*Assignment*
All lines below containing the string "cupcake" are to be copied.

_ _ _ _

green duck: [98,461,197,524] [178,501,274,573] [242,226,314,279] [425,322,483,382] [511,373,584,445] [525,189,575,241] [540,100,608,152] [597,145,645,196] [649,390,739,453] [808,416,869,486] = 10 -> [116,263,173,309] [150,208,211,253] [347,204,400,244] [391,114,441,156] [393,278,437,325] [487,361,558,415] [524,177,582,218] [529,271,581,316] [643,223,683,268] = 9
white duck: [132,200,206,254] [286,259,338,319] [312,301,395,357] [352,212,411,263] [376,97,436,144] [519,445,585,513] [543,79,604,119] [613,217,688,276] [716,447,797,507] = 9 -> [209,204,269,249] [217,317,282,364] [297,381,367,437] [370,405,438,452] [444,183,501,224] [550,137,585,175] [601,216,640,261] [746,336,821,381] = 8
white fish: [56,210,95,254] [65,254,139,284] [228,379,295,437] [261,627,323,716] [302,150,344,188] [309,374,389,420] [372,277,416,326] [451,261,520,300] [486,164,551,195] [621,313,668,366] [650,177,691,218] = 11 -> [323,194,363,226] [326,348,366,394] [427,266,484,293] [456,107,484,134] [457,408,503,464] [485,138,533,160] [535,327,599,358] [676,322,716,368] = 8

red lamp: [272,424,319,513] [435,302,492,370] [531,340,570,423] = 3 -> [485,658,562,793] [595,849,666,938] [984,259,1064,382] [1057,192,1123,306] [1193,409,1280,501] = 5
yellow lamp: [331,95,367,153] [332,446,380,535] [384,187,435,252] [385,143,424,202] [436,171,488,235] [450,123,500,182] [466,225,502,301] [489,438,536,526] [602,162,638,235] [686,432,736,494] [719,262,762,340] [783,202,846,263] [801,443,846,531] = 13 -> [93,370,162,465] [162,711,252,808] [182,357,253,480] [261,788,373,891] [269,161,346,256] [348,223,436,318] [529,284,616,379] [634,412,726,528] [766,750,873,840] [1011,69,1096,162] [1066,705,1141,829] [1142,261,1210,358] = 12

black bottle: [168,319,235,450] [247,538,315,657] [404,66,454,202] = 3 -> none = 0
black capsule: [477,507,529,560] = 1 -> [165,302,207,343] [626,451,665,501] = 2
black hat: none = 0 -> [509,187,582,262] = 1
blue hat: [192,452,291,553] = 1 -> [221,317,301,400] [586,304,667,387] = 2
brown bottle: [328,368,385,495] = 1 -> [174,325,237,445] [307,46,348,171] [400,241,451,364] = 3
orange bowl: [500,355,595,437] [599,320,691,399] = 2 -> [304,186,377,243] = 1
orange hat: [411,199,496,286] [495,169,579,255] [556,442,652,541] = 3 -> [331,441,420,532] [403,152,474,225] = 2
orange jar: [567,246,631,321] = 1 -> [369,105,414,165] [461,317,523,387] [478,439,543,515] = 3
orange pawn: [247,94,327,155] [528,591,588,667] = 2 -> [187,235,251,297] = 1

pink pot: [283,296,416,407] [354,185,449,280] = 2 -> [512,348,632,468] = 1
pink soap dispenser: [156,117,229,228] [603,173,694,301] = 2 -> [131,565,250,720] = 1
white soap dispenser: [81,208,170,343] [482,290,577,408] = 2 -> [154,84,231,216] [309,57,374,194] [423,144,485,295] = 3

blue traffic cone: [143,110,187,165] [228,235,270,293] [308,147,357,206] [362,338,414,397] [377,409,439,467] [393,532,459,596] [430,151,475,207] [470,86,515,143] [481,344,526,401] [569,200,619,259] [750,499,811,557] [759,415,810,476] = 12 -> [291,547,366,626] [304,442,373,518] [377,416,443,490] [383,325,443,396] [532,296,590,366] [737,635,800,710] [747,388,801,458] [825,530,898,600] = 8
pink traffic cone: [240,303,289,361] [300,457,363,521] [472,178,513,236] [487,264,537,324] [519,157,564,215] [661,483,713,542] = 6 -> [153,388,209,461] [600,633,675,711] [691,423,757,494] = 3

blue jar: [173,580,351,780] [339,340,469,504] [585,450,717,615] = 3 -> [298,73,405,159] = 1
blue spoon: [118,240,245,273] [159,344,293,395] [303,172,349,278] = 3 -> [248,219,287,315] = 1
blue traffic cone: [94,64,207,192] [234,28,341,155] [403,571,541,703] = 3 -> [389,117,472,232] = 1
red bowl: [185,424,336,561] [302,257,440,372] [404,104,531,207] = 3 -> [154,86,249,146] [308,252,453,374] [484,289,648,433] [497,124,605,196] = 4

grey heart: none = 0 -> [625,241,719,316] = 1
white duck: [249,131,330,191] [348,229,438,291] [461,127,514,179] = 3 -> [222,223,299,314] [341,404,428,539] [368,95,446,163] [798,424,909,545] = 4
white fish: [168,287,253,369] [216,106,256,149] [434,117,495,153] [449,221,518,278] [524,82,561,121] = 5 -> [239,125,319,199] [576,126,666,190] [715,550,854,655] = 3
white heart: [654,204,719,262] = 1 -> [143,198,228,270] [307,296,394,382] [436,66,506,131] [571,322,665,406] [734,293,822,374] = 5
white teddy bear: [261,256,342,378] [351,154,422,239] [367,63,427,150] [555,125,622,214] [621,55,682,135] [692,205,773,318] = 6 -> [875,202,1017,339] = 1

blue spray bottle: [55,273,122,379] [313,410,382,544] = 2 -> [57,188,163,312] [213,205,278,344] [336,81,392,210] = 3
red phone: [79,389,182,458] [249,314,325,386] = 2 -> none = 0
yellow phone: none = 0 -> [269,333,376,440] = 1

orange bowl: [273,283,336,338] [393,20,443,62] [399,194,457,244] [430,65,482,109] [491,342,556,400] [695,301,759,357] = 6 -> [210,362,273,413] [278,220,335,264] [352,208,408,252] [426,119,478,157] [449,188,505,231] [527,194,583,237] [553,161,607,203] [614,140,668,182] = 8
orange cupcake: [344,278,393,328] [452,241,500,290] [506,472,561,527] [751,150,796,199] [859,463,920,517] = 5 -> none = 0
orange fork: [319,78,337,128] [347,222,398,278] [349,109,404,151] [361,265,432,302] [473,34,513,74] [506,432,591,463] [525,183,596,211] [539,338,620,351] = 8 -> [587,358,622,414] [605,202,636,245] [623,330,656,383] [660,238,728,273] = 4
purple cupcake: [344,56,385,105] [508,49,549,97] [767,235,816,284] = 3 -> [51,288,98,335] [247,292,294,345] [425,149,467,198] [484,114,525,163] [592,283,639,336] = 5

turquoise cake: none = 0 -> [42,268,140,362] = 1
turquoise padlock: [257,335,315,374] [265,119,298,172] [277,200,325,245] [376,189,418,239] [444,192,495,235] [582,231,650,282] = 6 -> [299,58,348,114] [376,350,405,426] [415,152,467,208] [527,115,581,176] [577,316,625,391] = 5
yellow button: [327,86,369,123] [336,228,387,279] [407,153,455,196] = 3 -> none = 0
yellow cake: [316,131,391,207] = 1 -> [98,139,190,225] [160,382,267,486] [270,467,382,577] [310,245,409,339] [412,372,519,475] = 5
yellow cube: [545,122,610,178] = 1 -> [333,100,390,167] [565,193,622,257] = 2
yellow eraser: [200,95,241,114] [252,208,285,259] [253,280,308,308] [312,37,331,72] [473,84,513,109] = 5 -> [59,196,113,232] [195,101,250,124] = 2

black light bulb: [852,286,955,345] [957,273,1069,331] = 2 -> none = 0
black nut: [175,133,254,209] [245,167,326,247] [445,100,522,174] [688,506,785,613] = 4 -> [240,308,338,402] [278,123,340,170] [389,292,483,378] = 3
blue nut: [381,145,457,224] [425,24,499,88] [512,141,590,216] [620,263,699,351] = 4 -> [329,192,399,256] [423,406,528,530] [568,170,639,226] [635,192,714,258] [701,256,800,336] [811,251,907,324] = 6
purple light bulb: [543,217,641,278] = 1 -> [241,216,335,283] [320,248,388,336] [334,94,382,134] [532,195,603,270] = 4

_ _ _ _

*Answer space*
orange cupcake: [344,278,393,328] [452,241,500,290] [506,472,561,527] [751,150,796,199] [859,463,920,517] = 5 -> none = 0
purple cupcake: [344,56,385,105] [508,49,549,97] [767,235,816,284] = 3 -> [51,288,98,335] [247,292,294,345] [425,149,467,198] [484,114,525,163] [592,283,639,336] = 5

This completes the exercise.